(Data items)
+++
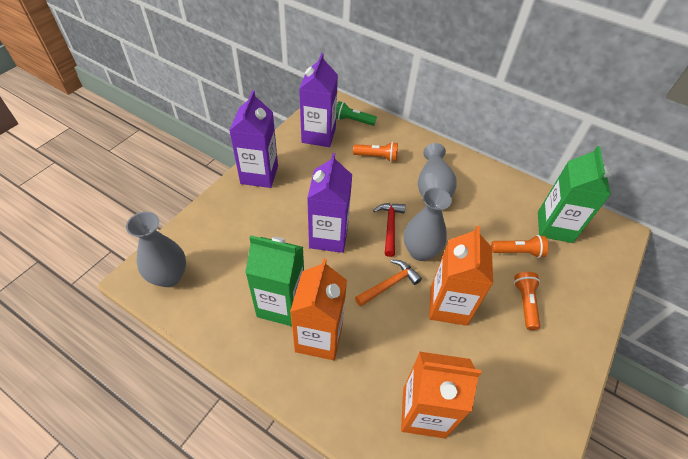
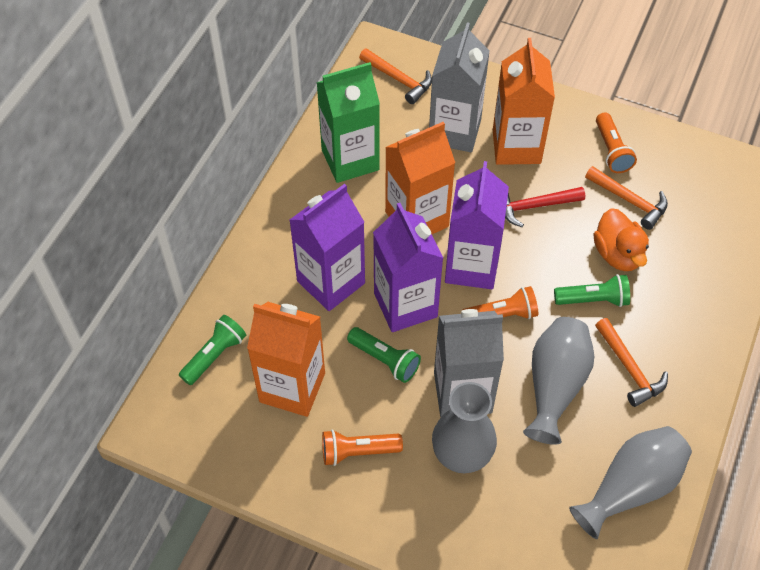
green carton: 2 -> 1
green flashlight: 1 -> 3
grey carton: 0 -> 2
orange duck: 0 -> 1
orange hammer: 1 -> 3

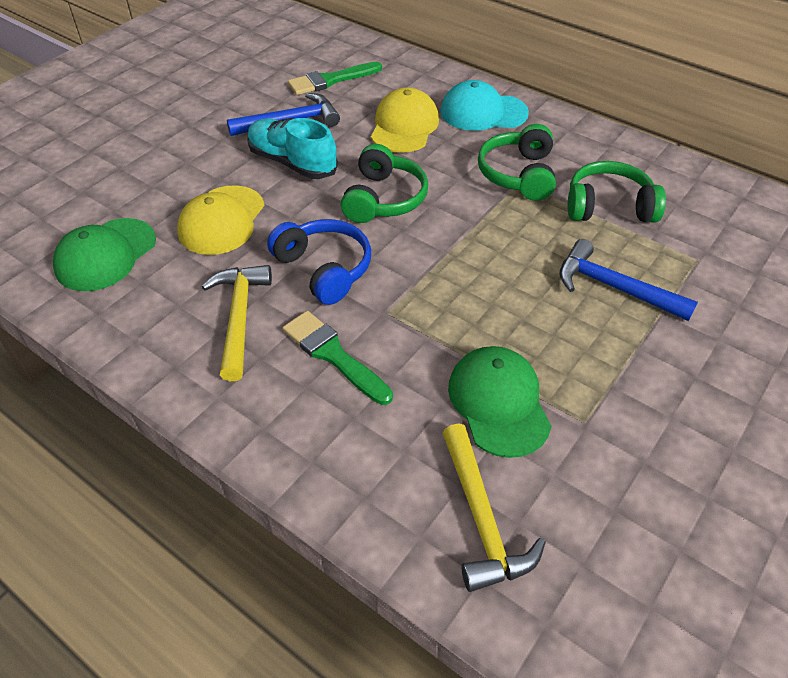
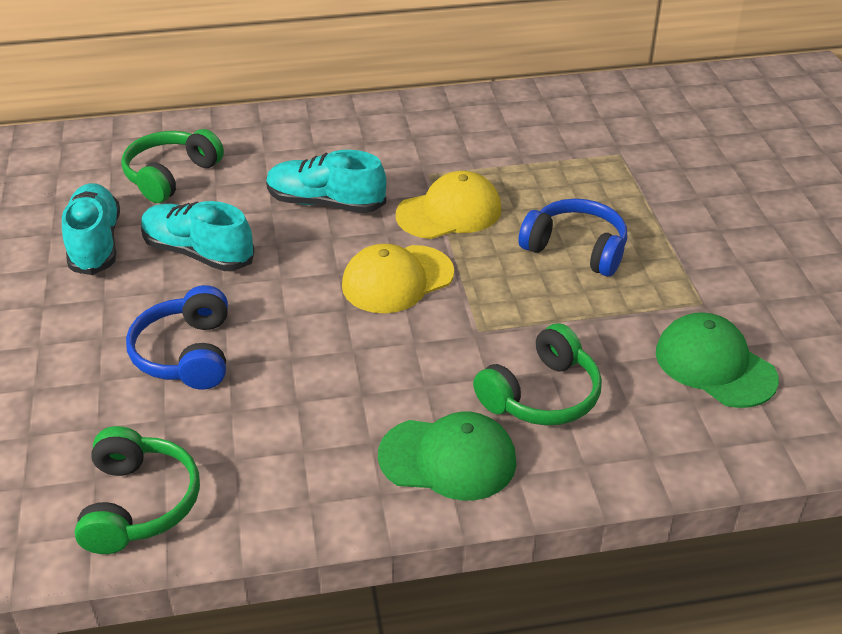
blue hammer: 2 -> 0
blue headphones: 1 -> 2
green brush: 2 -> 0
turquoise cap: 1 -> 0
turquoise shoe: 1 -> 3
yellow hammer: 2 -> 0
+++
▶ _WORK ORDER_
Each line of the data above should be reproduced without alteration, and no picture should appear in the copy.

▶ _SOLUTION TO THE PROBLEM_
green carton: 2 -> 1
green flashlight: 1 -> 3
grey carton: 0 -> 2
orange duck: 0 -> 1
orange hammer: 1 -> 3

blue hammer: 2 -> 0
blue headphones: 1 -> 2
green brush: 2 -> 0
turquoise cap: 1 -> 0
turquoise shoe: 1 -> 3
yellow hammer: 2 -> 0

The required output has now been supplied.